Task objective: Reproduce every line of the records below word for word, leaving out the pictures.

— start Records for this task —

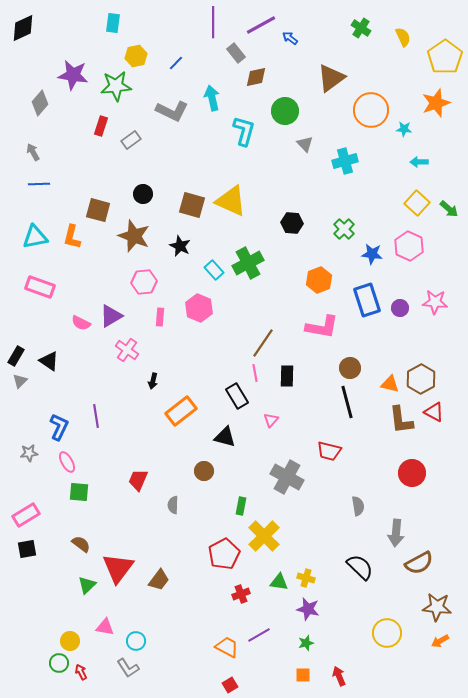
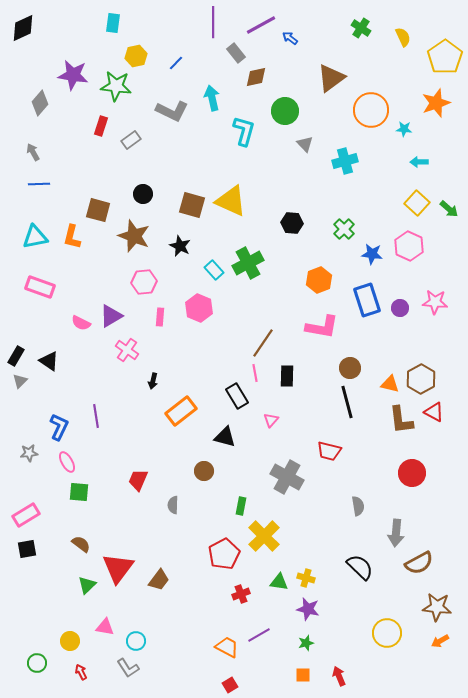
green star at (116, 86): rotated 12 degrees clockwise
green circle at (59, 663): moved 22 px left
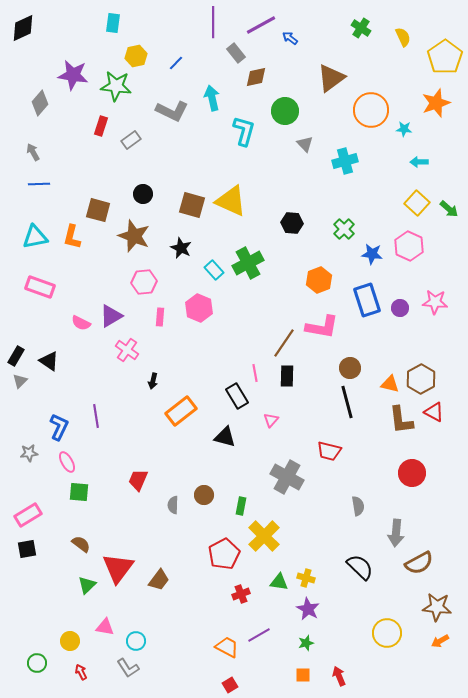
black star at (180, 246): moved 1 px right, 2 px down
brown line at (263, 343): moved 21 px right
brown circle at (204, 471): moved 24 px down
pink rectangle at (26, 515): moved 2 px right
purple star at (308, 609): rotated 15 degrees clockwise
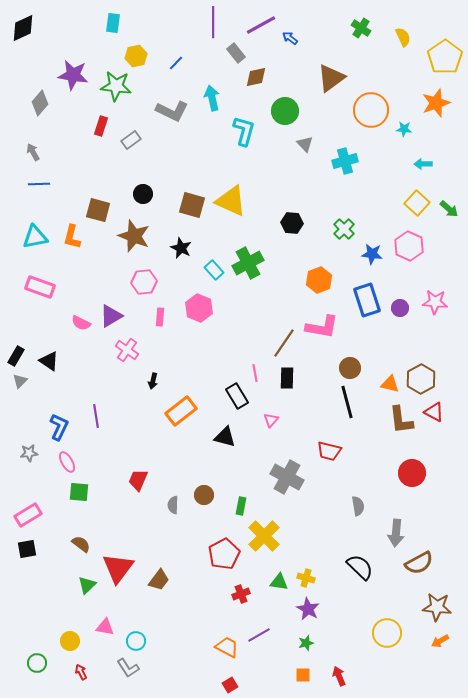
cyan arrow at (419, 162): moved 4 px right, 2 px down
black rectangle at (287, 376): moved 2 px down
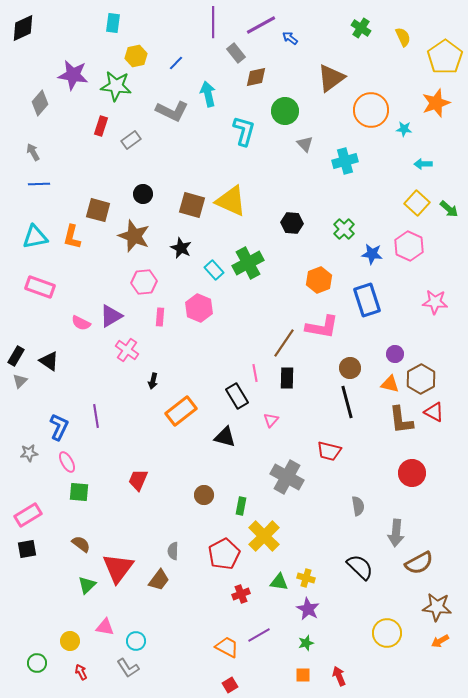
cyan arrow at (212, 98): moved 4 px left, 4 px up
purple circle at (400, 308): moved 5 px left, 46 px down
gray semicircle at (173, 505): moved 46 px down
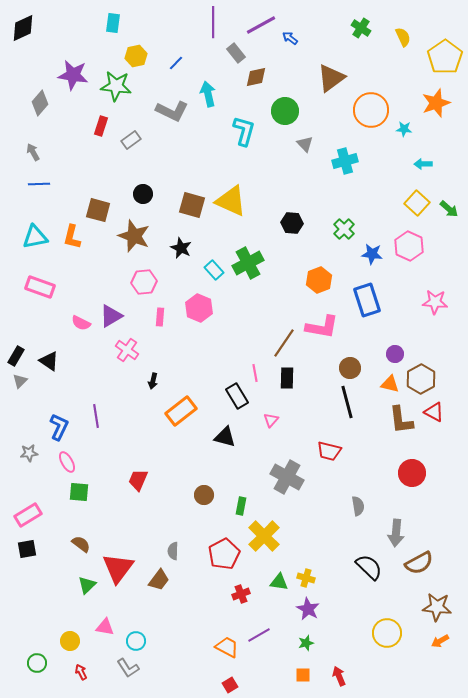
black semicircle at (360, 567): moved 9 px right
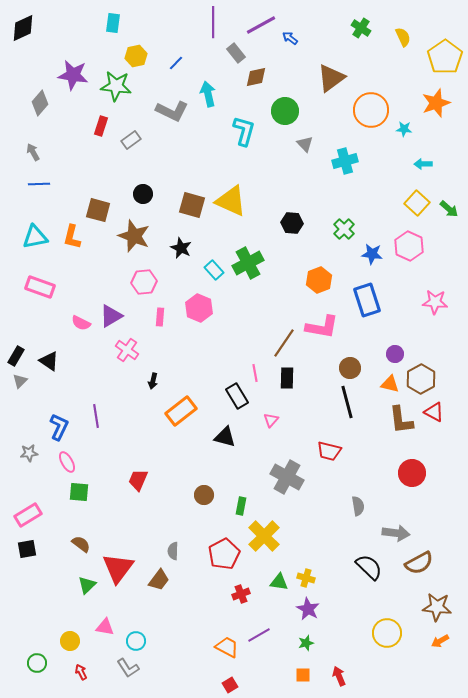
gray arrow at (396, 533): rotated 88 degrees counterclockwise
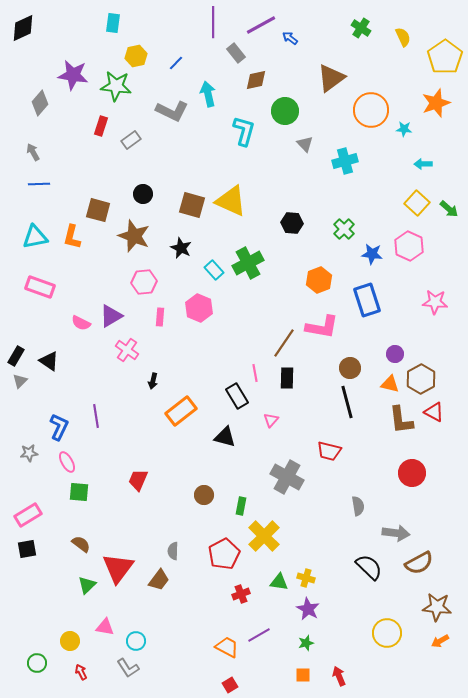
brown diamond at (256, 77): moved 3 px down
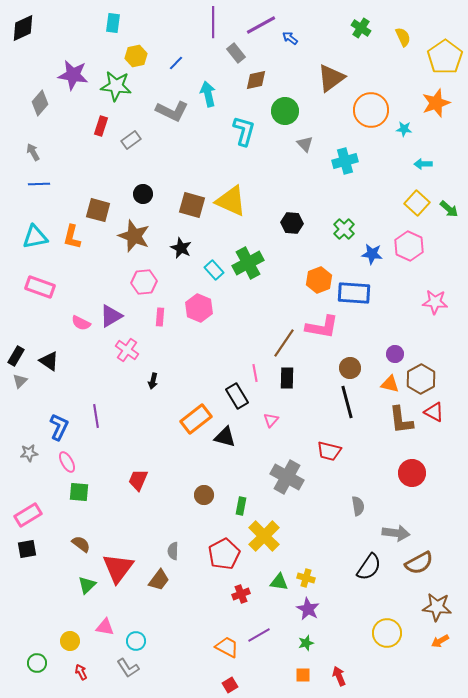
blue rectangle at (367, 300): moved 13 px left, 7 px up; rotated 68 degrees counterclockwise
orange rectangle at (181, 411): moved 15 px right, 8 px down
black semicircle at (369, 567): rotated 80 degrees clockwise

— end Records for this task —

Answer:
green star at (116, 86): rotated 12 degrees clockwise
green circle at (59, 663): moved 22 px left
black star at (180, 246): moved 1 px right, 2 px down
brown line at (263, 343): moved 21 px right
brown circle at (204, 471): moved 24 px down
pink rectangle at (26, 515): moved 2 px right
purple star at (308, 609): rotated 15 degrees clockwise
cyan arrow at (419, 162): moved 4 px right, 2 px down
black rectangle at (287, 376): moved 2 px down
cyan arrow at (212, 98): moved 4 px left, 4 px up
purple circle at (400, 308): moved 5 px left, 46 px down
gray semicircle at (173, 505): moved 46 px down
black semicircle at (360, 567): moved 9 px right
gray arrow at (396, 533): rotated 88 degrees counterclockwise
brown diamond at (256, 77): moved 3 px down
blue rectangle at (367, 300): moved 13 px left, 7 px up; rotated 68 degrees counterclockwise
orange rectangle at (181, 411): moved 15 px right, 8 px down
black semicircle at (369, 567): rotated 80 degrees clockwise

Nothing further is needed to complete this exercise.